[Excerpted records]
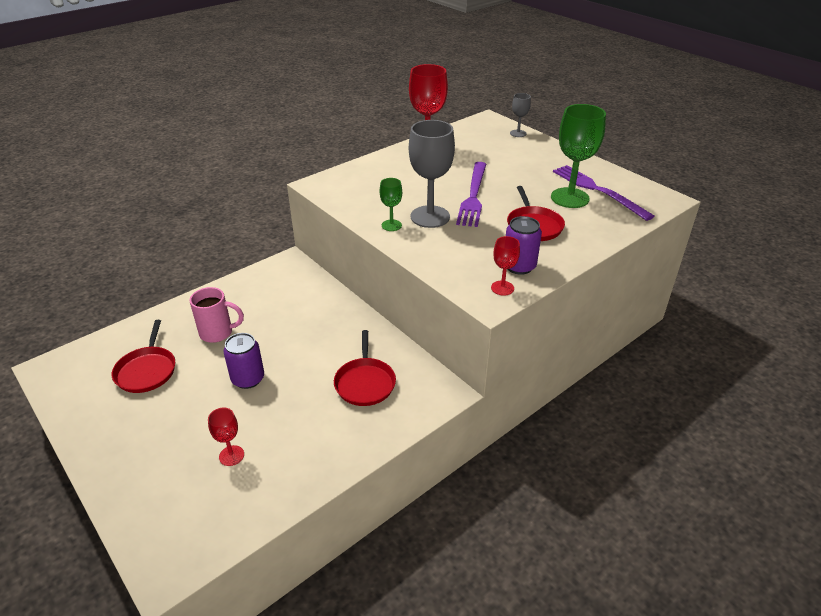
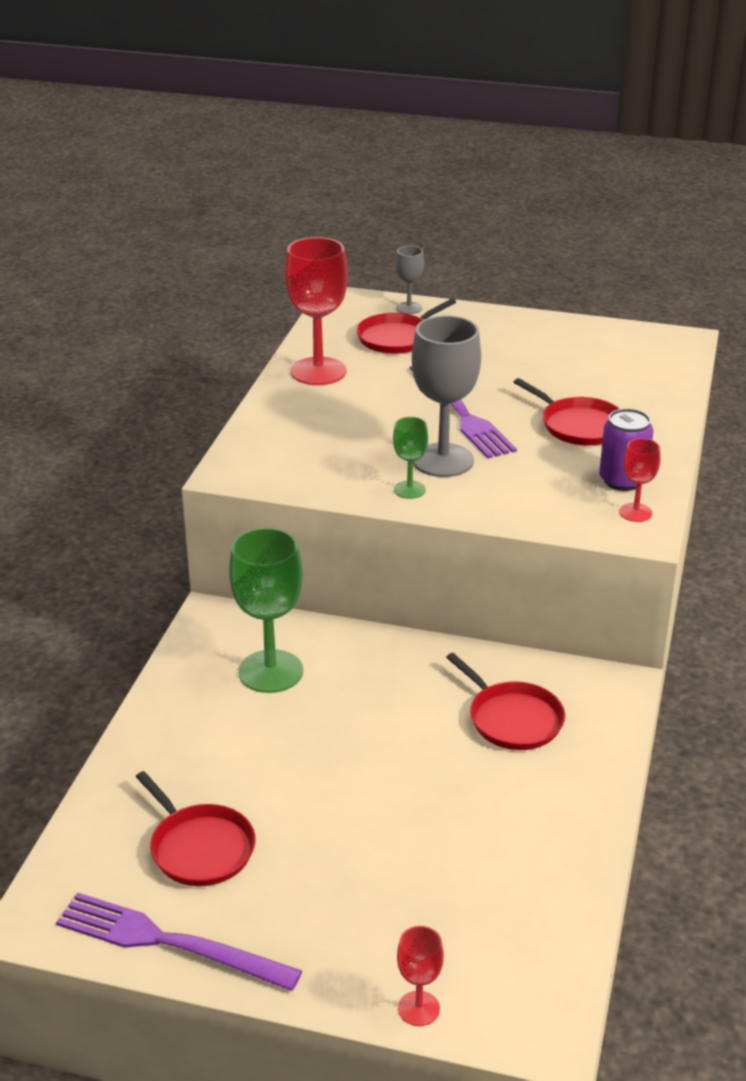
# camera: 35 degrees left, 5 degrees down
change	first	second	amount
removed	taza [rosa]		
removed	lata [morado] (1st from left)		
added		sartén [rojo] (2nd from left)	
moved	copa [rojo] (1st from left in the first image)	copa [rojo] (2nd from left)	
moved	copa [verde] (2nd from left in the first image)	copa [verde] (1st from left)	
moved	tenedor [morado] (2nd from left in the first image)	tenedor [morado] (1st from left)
[/Excerpted records]
• [Task prompt]: Whenever the word "removed" occurs in a line of the listing above, return that line.

• [Your solution]:
removed	taza [rosa]		
removed	lata [morado] (1st from left)		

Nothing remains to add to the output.